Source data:
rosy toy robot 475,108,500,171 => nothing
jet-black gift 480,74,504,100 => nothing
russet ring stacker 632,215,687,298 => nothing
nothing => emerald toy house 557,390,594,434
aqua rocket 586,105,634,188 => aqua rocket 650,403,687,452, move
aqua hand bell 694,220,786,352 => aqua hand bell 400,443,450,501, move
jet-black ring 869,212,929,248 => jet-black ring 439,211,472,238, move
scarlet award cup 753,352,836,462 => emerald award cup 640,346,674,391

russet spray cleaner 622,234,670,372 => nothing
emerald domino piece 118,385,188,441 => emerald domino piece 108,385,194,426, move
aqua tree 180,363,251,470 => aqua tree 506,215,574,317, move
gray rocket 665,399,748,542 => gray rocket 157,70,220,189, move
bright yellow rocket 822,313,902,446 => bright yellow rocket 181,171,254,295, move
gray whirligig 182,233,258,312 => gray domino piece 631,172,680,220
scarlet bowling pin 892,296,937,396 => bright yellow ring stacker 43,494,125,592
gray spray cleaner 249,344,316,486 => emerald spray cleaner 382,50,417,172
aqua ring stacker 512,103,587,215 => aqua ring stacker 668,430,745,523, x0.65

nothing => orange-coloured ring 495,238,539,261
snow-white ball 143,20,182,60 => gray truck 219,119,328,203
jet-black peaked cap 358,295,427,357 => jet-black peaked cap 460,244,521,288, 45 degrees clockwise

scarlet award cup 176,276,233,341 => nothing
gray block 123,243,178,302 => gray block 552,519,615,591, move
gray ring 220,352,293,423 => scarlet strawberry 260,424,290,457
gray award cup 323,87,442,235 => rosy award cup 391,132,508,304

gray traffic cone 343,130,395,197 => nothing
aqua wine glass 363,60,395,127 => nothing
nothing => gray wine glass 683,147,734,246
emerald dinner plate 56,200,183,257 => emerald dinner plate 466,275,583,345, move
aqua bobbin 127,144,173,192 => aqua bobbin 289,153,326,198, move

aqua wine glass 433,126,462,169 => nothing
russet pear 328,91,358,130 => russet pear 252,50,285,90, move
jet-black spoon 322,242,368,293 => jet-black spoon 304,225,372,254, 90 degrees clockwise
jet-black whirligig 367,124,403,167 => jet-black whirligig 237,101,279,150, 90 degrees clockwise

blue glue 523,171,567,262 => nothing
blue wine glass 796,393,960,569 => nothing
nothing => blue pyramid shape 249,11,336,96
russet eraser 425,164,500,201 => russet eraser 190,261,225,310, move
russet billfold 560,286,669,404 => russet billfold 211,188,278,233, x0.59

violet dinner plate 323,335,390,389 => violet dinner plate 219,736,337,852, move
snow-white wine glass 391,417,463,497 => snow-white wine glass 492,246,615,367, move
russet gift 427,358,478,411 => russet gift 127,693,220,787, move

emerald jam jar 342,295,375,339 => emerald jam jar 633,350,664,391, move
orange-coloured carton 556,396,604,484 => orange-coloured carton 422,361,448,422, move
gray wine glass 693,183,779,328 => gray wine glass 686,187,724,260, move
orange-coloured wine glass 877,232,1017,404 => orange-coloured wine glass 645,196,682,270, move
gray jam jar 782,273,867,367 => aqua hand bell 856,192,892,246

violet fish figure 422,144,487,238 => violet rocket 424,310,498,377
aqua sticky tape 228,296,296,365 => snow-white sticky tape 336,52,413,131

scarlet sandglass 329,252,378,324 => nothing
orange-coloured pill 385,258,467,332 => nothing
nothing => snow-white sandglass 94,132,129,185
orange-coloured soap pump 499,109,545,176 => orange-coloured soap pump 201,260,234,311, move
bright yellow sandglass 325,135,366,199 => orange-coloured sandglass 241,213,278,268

Exercise instructions> Every line from the line containing "aqua rocket 586,105,634,188" through the line containing "jet-black ring 869,212,929,248" in the records above must be retyped exactly. Leave out the rest.

Your solution>
aqua rocket 586,105,634,188 => aqua rocket 650,403,687,452, move
aqua hand bell 694,220,786,352 => aqua hand bell 400,443,450,501, move
jet-black ring 869,212,929,248 => jet-black ring 439,211,472,238, move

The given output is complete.